→ **Task inputs**
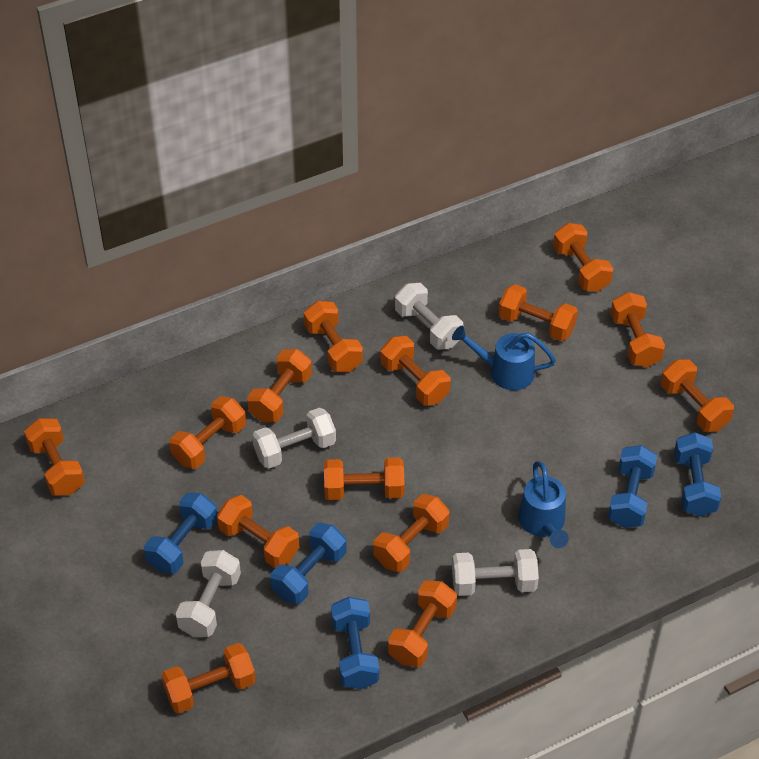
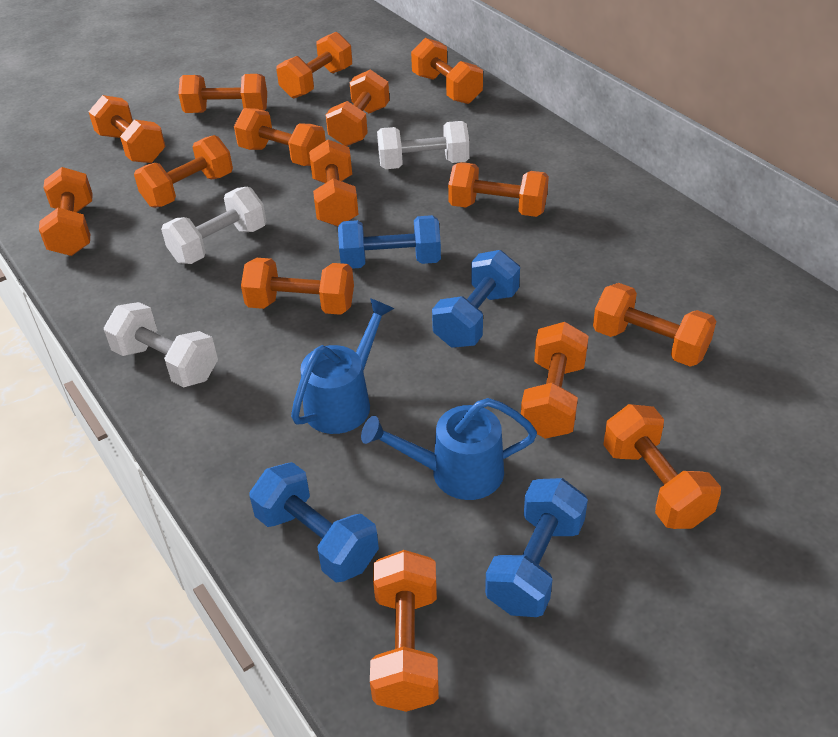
blue dumbbell: 5 -> 4
orange dumbbell: 14 -> 15
white dumbbell: 4 -> 3

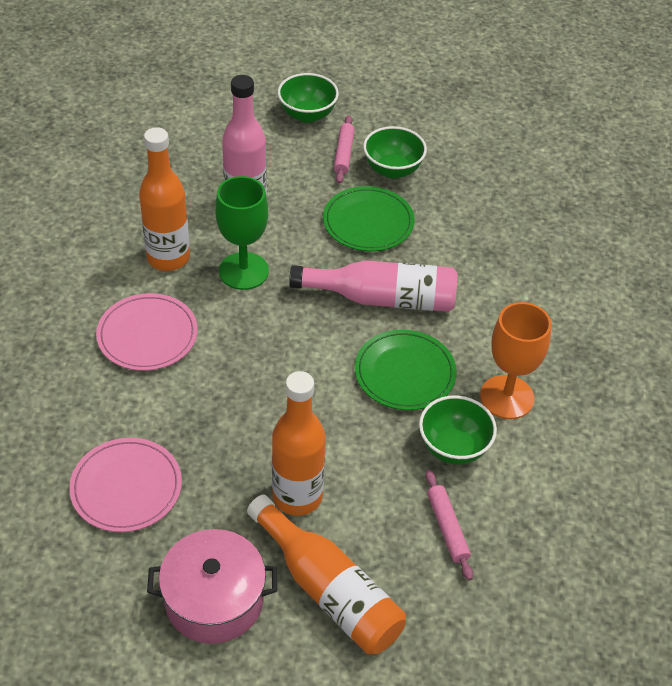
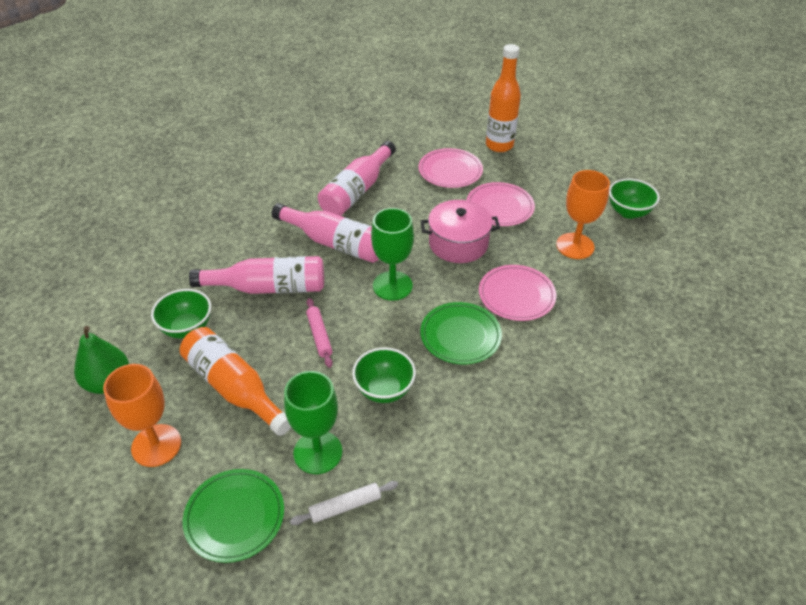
green goblet: 1 -> 2
green pear: 0 -> 1
orange bottle: 3 -> 2
orange goblet: 1 -> 2
pink bottle: 2 -> 3
pink plate: 2 -> 3
pink rolling pin: 2 -> 1
white rolling pin: 0 -> 1

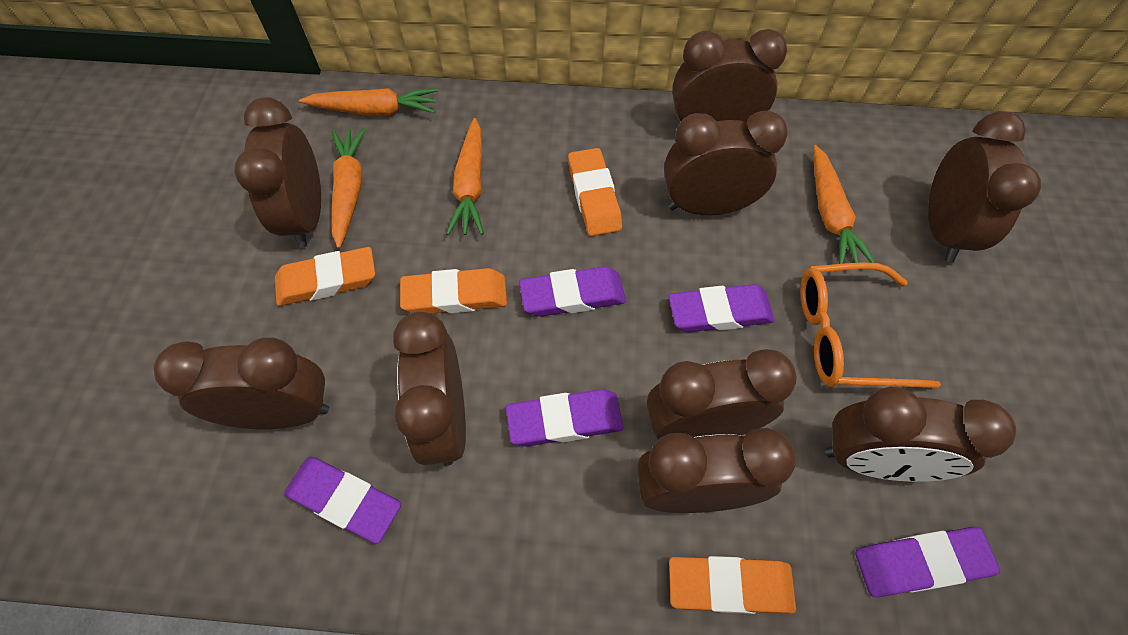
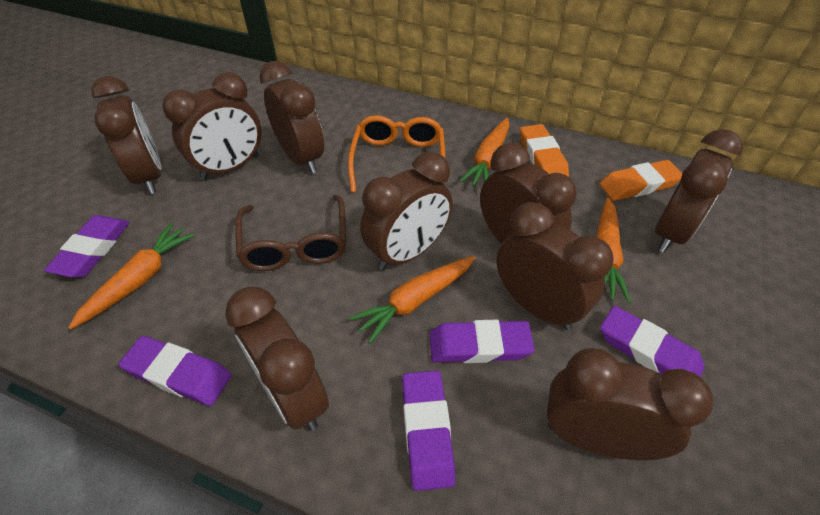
brown glasses: 0 -> 1
orange eraser: 4 -> 2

→ **Brief**
Reproduce nothing but the lines that run from the line containing "orange goblet: 1 -> 2" through the last line of the records, inclusive. Omit the pictures.

→ **Result of this task**
orange goblet: 1 -> 2
pink bottle: 2 -> 3
pink plate: 2 -> 3
pink rolling pin: 2 -> 1
white rolling pin: 0 -> 1

brown glasses: 0 -> 1
orange eraser: 4 -> 2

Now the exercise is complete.